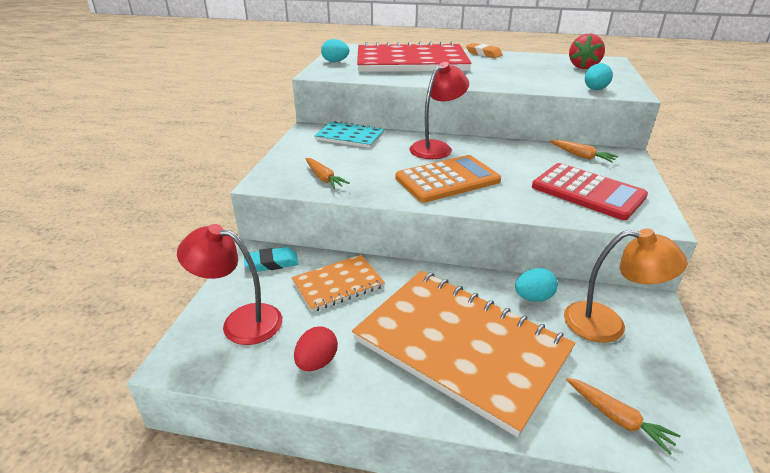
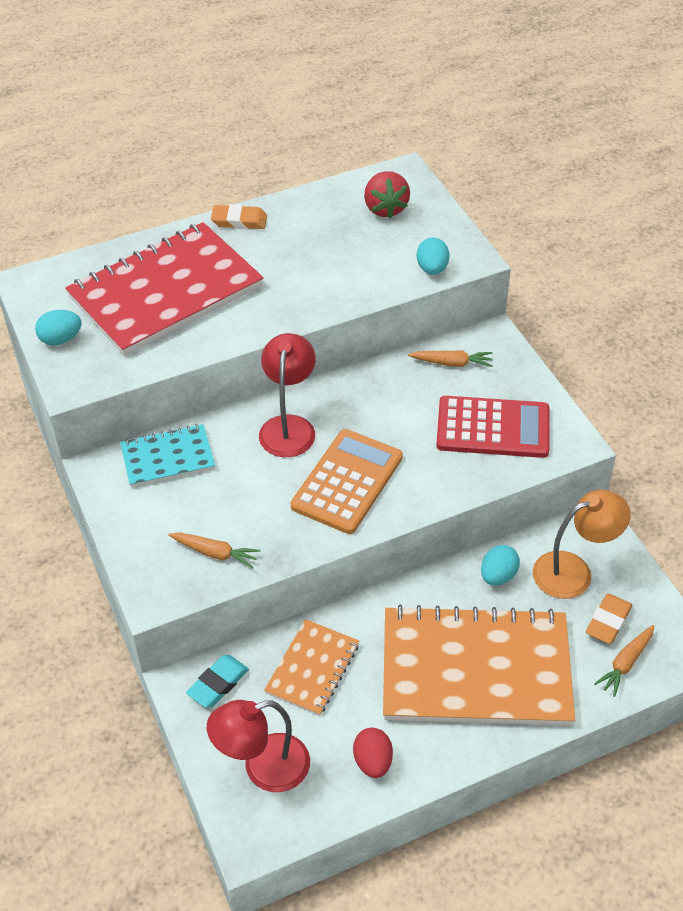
camera: 35 degrees left, 15 degrees up
(617, 418) = (626, 663): orange carrot -> orange carrot turned 120 degrees clockwise
(619, 375) = (608, 621): none -> orange eraser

____

● **Work required**
Before you finish, make sure every line above has been repeated exactly and no picture remains in the copy.

● **Solution to the exercise**
camera: 35 degrees left, 15 degrees up
(617, 418) = (626, 663): orange carrot -> orange carrot turned 120 degrees clockwise
(619, 375) = (608, 621): none -> orange eraser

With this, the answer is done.